(WHAT THE TASK ASKS) Where "lamp" occurs in a line of the entries below, copy that line.

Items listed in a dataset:
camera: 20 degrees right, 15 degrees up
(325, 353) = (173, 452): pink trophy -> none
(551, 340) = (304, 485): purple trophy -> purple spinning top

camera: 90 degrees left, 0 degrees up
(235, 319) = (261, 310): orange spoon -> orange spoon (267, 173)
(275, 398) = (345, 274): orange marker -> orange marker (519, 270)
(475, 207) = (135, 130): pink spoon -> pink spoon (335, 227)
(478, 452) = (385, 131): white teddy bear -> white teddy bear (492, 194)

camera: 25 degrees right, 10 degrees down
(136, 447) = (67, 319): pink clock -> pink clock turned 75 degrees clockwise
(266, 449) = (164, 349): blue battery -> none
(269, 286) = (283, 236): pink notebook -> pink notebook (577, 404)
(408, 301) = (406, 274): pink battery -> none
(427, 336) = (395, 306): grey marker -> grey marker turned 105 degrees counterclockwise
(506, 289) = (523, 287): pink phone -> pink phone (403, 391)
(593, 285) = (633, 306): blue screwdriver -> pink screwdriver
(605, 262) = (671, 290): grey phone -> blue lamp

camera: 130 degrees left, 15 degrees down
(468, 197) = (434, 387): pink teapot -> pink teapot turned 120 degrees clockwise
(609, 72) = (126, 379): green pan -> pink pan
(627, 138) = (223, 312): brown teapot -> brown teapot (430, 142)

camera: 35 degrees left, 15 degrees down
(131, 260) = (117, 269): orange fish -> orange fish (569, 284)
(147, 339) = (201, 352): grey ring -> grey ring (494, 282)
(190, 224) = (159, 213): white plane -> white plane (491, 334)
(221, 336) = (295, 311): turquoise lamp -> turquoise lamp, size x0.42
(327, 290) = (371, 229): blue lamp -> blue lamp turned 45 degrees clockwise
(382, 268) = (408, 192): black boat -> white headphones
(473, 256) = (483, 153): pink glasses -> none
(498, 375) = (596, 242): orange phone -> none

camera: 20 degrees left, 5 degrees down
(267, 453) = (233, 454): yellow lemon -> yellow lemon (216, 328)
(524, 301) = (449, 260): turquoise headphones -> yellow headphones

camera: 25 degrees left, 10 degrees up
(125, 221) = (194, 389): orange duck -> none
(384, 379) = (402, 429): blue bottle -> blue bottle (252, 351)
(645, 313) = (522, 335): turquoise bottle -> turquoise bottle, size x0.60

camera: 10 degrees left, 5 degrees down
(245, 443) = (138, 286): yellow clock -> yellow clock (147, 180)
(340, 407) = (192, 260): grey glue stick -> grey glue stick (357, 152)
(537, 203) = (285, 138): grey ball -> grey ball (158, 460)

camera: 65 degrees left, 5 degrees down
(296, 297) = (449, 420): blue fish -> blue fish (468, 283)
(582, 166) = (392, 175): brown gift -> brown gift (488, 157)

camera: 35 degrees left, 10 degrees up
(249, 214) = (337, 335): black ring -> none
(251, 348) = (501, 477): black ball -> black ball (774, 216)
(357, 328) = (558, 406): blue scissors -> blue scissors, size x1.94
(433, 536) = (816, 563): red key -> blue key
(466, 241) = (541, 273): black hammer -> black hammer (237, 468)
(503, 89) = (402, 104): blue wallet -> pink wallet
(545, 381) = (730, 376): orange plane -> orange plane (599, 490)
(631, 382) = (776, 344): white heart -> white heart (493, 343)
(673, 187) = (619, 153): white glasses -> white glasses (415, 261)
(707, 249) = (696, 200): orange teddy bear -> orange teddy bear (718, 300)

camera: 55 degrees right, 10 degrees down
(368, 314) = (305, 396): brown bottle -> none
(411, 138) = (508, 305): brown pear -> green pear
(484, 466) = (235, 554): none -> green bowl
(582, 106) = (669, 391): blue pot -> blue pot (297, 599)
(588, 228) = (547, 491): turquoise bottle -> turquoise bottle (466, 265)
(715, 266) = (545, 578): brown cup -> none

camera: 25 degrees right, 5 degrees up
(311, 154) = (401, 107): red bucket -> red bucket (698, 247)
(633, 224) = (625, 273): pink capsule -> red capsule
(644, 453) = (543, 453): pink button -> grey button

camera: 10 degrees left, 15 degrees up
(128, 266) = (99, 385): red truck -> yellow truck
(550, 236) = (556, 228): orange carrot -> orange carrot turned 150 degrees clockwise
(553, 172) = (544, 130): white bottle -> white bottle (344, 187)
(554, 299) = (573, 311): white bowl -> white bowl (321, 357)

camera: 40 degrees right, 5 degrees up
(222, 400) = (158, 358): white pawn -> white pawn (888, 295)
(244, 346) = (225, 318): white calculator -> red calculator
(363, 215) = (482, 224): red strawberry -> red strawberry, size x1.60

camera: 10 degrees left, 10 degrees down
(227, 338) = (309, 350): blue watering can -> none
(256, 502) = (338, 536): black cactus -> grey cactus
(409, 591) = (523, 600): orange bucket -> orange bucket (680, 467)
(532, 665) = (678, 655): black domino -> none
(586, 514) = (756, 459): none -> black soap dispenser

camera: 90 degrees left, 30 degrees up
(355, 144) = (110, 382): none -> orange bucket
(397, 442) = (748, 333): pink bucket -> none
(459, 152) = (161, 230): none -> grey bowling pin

(ANSWER FOR THE TASK)
(605, 262) = (671, 290): grey phone -> blue lamp
(221, 336) = (295, 311): turquoise lamp -> turquoise lamp, size x0.42
(327, 290) = (371, 229): blue lamp -> blue lamp turned 45 degrees clockwise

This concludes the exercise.